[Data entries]
# # # # #

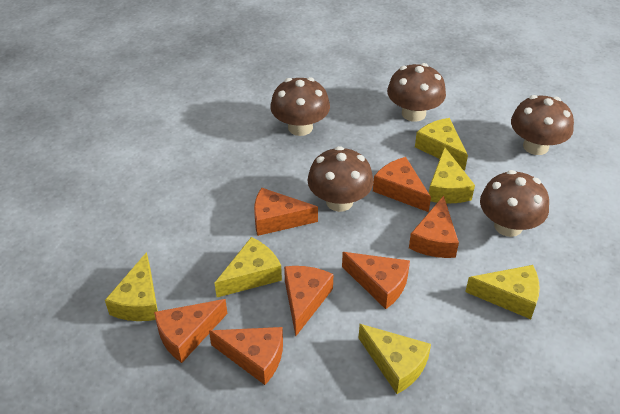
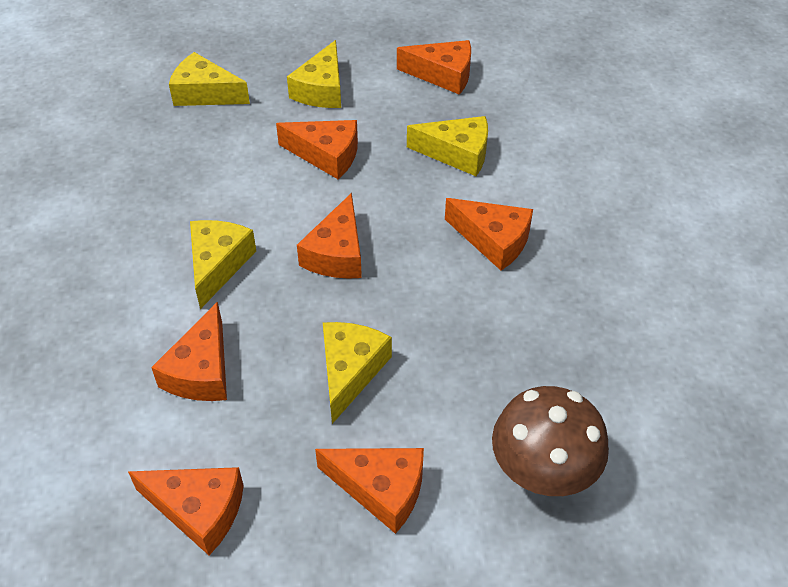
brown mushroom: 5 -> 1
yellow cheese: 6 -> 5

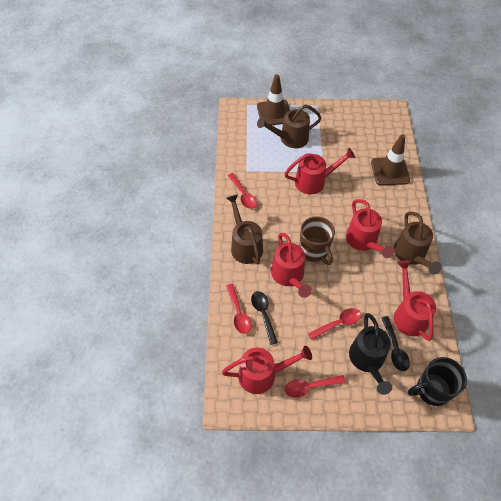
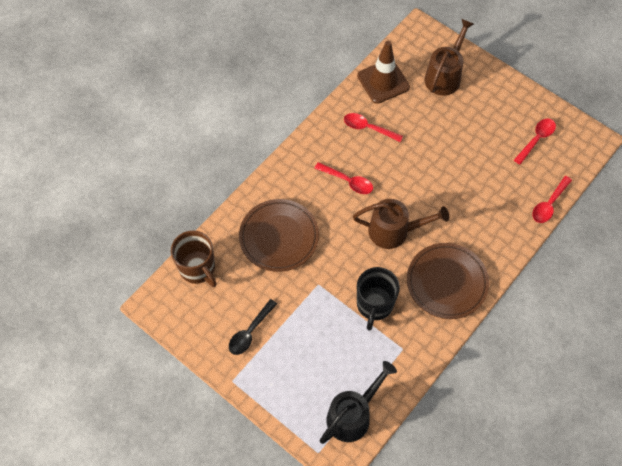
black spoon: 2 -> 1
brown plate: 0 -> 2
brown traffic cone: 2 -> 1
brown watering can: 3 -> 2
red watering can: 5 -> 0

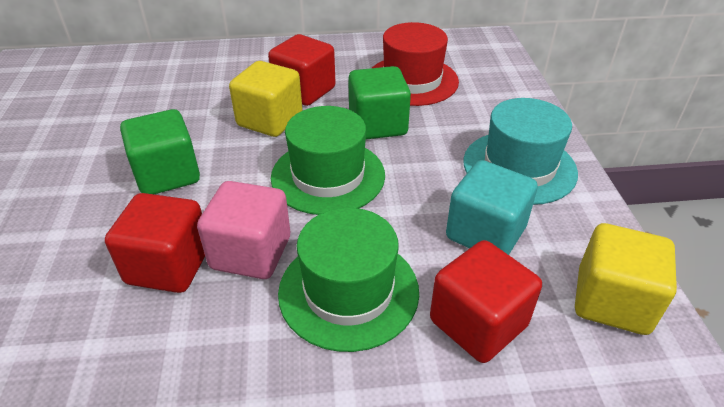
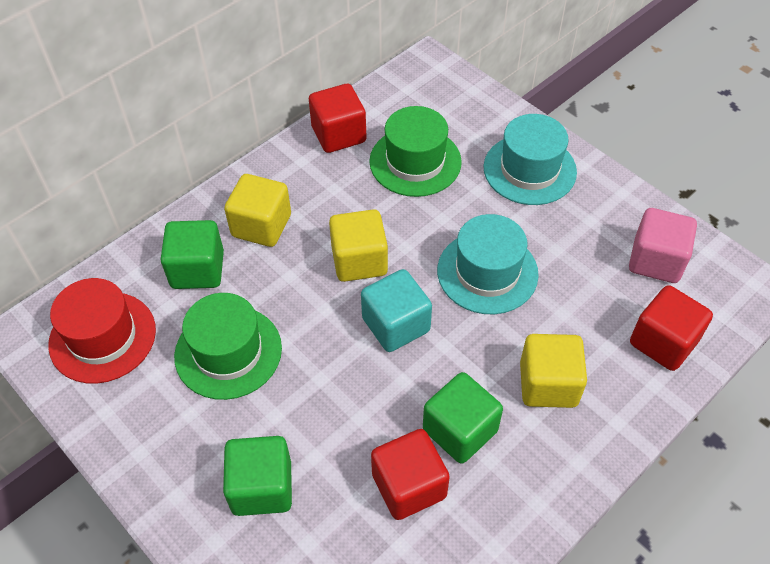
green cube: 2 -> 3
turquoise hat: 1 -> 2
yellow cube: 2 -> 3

# # # # #

- **Try it**: Search the entries for the word "watering" and copy every line that holds it.

- **Exercise answer**:
brown watering can: 3 -> 2
red watering can: 5 -> 0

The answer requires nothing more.